• Data for the task:
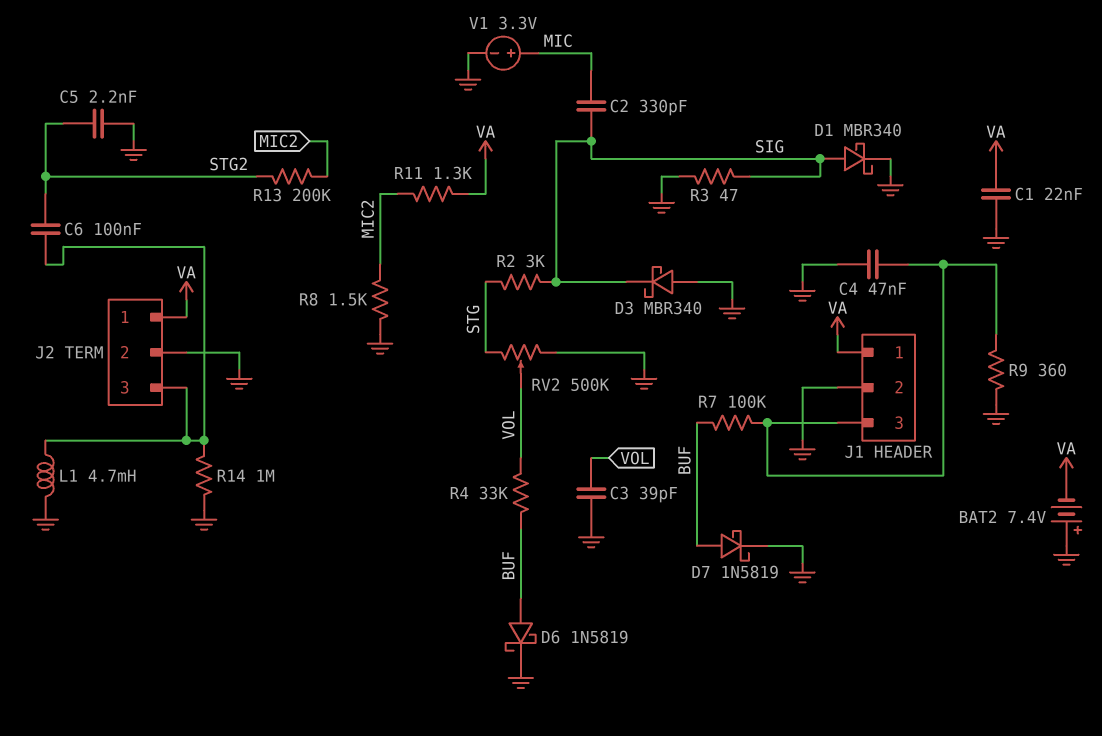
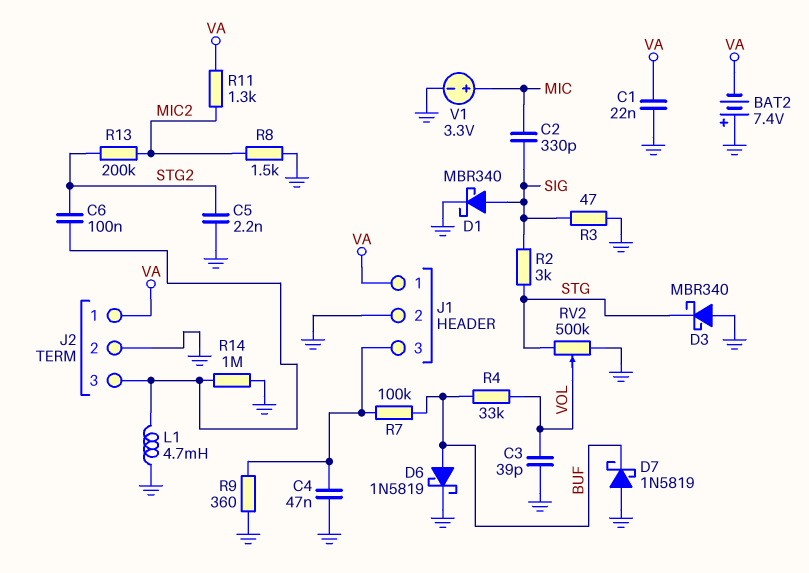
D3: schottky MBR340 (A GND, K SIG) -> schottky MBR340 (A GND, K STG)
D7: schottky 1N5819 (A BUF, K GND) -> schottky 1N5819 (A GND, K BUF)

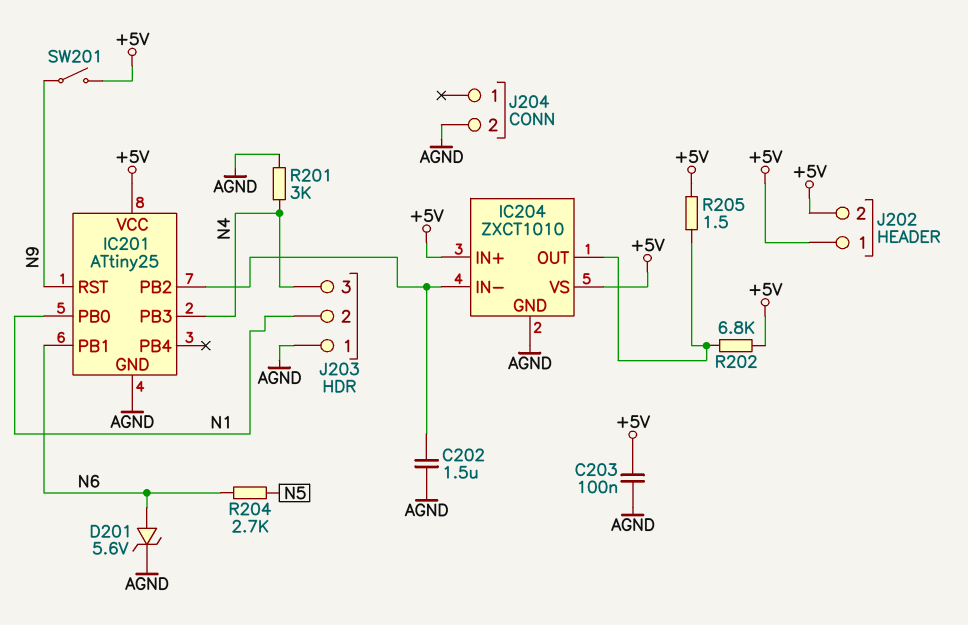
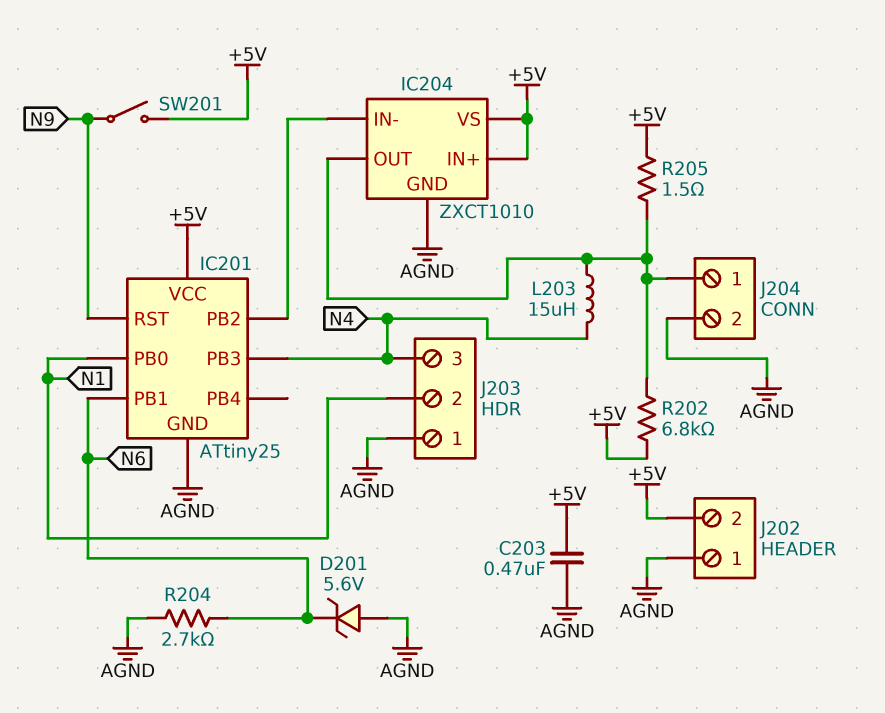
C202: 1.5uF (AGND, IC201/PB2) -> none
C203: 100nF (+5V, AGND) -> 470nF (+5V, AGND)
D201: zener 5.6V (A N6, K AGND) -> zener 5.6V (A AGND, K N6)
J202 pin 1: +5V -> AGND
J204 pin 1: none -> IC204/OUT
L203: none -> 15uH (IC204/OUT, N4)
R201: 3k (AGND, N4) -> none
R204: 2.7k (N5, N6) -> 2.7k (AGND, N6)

• Task description: Return all lines from the data above with "schottky" in them.

• Written answer:
D3: schottky MBR340 (A GND, K SIG) -> schottky MBR340 (A GND, K STG)
D7: schottky 1N5819 (A BUF, K GND) -> schottky 1N5819 (A GND, K BUF)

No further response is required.